**What to work on**
Rewrite the records below so that every "graduation ceremony" becomes "commencement ceremony", with nothing else changed.

**Dataset rows**

[BEGIN]

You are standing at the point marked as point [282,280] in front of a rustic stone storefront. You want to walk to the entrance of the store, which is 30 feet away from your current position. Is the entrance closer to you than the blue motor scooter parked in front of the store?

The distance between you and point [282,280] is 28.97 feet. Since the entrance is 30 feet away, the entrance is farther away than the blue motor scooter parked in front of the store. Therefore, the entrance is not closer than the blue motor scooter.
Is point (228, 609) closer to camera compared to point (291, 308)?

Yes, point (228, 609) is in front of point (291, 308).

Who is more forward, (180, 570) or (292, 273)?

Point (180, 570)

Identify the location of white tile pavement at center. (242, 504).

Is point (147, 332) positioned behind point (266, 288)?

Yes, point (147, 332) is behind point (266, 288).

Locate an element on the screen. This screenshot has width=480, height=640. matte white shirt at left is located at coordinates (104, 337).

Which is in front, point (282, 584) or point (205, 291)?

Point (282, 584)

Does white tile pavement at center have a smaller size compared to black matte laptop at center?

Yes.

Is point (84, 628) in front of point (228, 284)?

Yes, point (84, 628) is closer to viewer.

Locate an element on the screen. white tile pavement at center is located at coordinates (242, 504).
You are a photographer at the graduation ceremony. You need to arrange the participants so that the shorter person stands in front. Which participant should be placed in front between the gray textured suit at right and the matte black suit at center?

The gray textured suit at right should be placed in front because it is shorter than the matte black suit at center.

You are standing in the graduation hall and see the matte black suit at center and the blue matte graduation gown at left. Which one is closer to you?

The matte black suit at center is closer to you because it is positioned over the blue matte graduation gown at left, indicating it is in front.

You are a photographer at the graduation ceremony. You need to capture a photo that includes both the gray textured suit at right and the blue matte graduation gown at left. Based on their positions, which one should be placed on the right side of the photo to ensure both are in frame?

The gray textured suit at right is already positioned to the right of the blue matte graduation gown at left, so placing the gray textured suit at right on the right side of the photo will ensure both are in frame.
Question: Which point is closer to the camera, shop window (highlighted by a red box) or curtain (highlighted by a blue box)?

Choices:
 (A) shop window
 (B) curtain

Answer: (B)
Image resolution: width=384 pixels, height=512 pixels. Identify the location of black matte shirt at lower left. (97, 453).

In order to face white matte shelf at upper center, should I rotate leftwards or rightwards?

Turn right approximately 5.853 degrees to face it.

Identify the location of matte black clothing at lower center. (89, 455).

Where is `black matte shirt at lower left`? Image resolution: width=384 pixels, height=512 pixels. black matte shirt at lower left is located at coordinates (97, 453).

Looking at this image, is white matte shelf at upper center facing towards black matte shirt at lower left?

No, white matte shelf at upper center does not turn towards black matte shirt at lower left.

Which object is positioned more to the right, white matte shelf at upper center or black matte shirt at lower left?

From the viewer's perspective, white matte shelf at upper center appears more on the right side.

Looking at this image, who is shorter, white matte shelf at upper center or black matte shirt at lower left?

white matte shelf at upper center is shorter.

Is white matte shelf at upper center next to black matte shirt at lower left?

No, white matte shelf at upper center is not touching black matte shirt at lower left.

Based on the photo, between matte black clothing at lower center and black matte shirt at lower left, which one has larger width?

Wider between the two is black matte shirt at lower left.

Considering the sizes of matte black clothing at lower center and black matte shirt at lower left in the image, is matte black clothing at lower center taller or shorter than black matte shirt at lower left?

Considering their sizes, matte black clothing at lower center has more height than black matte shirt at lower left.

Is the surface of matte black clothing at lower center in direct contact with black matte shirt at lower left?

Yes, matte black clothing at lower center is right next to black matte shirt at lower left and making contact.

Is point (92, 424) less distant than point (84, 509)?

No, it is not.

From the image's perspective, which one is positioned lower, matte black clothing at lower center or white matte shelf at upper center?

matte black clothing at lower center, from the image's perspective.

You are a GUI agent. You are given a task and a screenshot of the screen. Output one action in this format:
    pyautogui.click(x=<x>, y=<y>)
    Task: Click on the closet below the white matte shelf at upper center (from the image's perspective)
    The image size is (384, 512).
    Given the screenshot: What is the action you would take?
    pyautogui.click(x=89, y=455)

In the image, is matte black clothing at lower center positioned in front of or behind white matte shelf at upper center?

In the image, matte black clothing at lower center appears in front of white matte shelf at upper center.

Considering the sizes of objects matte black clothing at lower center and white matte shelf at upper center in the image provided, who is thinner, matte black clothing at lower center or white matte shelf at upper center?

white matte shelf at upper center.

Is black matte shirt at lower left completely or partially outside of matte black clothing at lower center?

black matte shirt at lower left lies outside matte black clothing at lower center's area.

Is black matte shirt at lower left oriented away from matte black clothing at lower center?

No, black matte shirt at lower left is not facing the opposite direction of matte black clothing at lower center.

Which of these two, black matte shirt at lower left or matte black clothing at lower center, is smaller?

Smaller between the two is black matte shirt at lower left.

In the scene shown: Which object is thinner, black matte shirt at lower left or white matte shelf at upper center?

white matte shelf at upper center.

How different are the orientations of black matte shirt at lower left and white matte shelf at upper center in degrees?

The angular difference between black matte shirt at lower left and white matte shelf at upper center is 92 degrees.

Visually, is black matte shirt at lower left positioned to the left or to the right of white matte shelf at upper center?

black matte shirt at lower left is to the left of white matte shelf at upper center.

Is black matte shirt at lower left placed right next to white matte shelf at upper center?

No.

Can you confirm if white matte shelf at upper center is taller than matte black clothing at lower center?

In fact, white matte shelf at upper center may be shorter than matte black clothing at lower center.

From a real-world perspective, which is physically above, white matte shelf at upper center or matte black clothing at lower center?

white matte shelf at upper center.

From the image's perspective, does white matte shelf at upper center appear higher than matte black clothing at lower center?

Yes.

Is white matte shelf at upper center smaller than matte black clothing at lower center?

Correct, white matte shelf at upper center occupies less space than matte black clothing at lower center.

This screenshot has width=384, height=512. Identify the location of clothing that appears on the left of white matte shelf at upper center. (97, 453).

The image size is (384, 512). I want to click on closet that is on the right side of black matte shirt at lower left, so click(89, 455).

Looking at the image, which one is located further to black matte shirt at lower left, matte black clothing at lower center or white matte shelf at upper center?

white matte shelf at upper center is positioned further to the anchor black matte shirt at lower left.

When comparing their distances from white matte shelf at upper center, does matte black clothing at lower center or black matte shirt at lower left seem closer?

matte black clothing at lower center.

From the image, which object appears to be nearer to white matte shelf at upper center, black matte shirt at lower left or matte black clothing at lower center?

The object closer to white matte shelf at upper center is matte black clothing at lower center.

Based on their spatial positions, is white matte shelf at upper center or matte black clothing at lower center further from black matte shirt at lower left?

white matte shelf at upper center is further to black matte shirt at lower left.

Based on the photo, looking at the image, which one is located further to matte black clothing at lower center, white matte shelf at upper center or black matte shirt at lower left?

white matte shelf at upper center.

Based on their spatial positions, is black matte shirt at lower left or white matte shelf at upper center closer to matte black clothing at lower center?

[END]

**Solution below**
You are standing at the point marked as point [282,280] in front of a rustic stone storefront. You want to walk to the entrance of the store, which is 30 feet away from your current position. Is the entrance closer to you than the blue motor scooter parked in front of the store?

The distance between you and point [282,280] is 28.97 feet. Since the entrance is 30 feet away, the entrance is farther away than the blue motor scooter parked in front of the store. Therefore, the entrance is not closer than the blue motor scooter.
Is point (228, 609) closer to camera compared to point (291, 308)?

Yes, point (228, 609) is in front of point (291, 308).

Who is more forward, (180, 570) or (292, 273)?

Point (180, 570)

Identify the location of white tile pavement at center. (242, 504).

Is point (147, 332) positioned behind point (266, 288)?

Yes, point (147, 332) is behind point (266, 288).

Locate an element on the screen. This screenshot has width=480, height=640. matte white shirt at left is located at coordinates (104, 337).

Which is in front, point (282, 584) or point (205, 291)?

Point (282, 584)

Does white tile pavement at center have a smaller size compared to black matte laptop at center?

Yes.

Is point (84, 628) in front of point (228, 284)?

Yes, point (84, 628) is closer to viewer.

Locate an element on the screen. white tile pavement at center is located at coordinates (242, 504).
You are a photographer at the commencement ceremony. You need to arrange the participants so that the shorter person stands in front. Which participant should be placed in front between the gray textured suit at right and the matte black suit at center?

The gray textured suit at right should be placed in front because it is shorter than the matte black suit at center.

You are standing in the graduation hall and see the matte black suit at center and the blue matte graduation gown at left. Which one is closer to you?

The matte black suit at center is closer to you because it is positioned over the blue matte graduation gown at left, indicating it is in front.

You are a photographer at the commencement ceremony. You need to capture a photo that includes both the gray textured suit at right and the blue matte graduation gown at left. Based on their positions, which one should be placed on the right side of the photo to ensure both are in frame?

The gray textured suit at right is already positioned to the right of the blue matte graduation gown at left, so placing the gray textured suit at right on the right side of the photo will ensure both are in frame.
Question: Which point is closer to the camera, shop window (highlighted by a red box) or curtain (highlighted by a blue box)?

Choices:
 (A) shop window
 (B) curtain

Answer: (B)
Image resolution: width=384 pixels, height=512 pixels. Identify the location of black matte shirt at lower left. (97, 453).

In order to face white matte shelf at upper center, should I rotate leftwards or rightwards?

Turn right approximately 5.853 degrees to face it.

Identify the location of matte black clothing at lower center. (89, 455).

Where is `black matte shirt at lower left`? Image resolution: width=384 pixels, height=512 pixels. black matte shirt at lower left is located at coordinates (97, 453).

Looking at this image, is white matte shelf at upper center facing towards black matte shirt at lower left?

No, white matte shelf at upper center does not turn towards black matte shirt at lower left.

Which object is positioned more to the right, white matte shelf at upper center or black matte shirt at lower left?

From the viewer's perspective, white matte shelf at upper center appears more on the right side.

Looking at this image, who is shorter, white matte shelf at upper center or black matte shirt at lower left?

white matte shelf at upper center is shorter.

Is white matte shelf at upper center next to black matte shirt at lower left?

No, white matte shelf at upper center is not touching black matte shirt at lower left.

Based on the photo, between matte black clothing at lower center and black matte shirt at lower left, which one has larger width?

Wider between the two is black matte shirt at lower left.

Considering the sizes of matte black clothing at lower center and black matte shirt at lower left in the image, is matte black clothing at lower center taller or shorter than black matte shirt at lower left?

Considering their sizes, matte black clothing at lower center has more height than black matte shirt at lower left.

Is the surface of matte black clothing at lower center in direct contact with black matte shirt at lower left?

Yes, matte black clothing at lower center is right next to black matte shirt at lower left and making contact.

Is point (92, 424) less distant than point (84, 509)?

No, it is not.

From the image's perspective, which one is positioned lower, matte black clothing at lower center or white matte shelf at upper center?

matte black clothing at lower center, from the image's perspective.

You are a GUI agent. You are given a task and a screenshot of the screen. Output one action in this format:
    pyautogui.click(x=<x>, y=<y>)
    Task: Click on the closet below the white matte shelf at upper center (from the image's perspective)
    The image size is (384, 512).
    Given the screenshot: What is the action you would take?
    pyautogui.click(x=89, y=455)

In the image, is matte black clothing at lower center positioned in front of or behind white matte shelf at upper center?

In the image, matte black clothing at lower center appears in front of white matte shelf at upper center.

Considering the sizes of objects matte black clothing at lower center and white matte shelf at upper center in the image provided, who is thinner, matte black clothing at lower center or white matte shelf at upper center?

white matte shelf at upper center.

Is black matte shirt at lower left completely or partially outside of matte black clothing at lower center?

black matte shirt at lower left lies outside matte black clothing at lower center's area.

Is black matte shirt at lower left oriented away from matte black clothing at lower center?

No, black matte shirt at lower left is not facing the opposite direction of matte black clothing at lower center.

Which of these two, black matte shirt at lower left or matte black clothing at lower center, is smaller?

Smaller between the two is black matte shirt at lower left.

In the scene shown: Which object is thinner, black matte shirt at lower left or white matte shelf at upper center?

white matte shelf at upper center.

How different are the orientations of black matte shirt at lower left and white matte shelf at upper center in degrees?

The angular difference between black matte shirt at lower left and white matte shelf at upper center is 92 degrees.

Visually, is black matte shirt at lower left positioned to the left or to the right of white matte shelf at upper center?

black matte shirt at lower left is to the left of white matte shelf at upper center.

Is black matte shirt at lower left placed right next to white matte shelf at upper center?

No.

Can you confirm if white matte shelf at upper center is taller than matte black clothing at lower center?

In fact, white matte shelf at upper center may be shorter than matte black clothing at lower center.

From a real-world perspective, which is physically above, white matte shelf at upper center or matte black clothing at lower center?

white matte shelf at upper center.

From the image's perspective, does white matte shelf at upper center appear higher than matte black clothing at lower center?

Yes.

Is white matte shelf at upper center smaller than matte black clothing at lower center?

Correct, white matte shelf at upper center occupies less space than matte black clothing at lower center.

This screenshot has width=384, height=512. Identify the location of clothing that appears on the left of white matte shelf at upper center. (97, 453).

The image size is (384, 512). I want to click on closet that is on the right side of black matte shirt at lower left, so click(89, 455).

Looking at the image, which one is located further to black matte shirt at lower left, matte black clothing at lower center or white matte shelf at upper center?

white matte shelf at upper center is positioned further to the anchor black matte shirt at lower left.

When comparing their distances from white matte shelf at upper center, does matte black clothing at lower center or black matte shirt at lower left seem closer?

matte black clothing at lower center.

From the image, which object appears to be nearer to white matte shelf at upper center, black matte shirt at lower left or matte black clothing at lower center?

The object closer to white matte shelf at upper center is matte black clothing at lower center.

Based on their spatial positions, is white matte shelf at upper center or matte black clothing at lower center further from black matte shirt at lower left?

white matte shelf at upper center is further to black matte shirt at lower left.

Based on the photo, looking at the image, which one is located further to matte black clothing at lower center, white matte shelf at upper center or black matte shirt at lower left?

white matte shelf at upper center.

Based on their spatial positions, is black matte shirt at lower left or white matte shelf at upper center closer to matte black clothing at lower center?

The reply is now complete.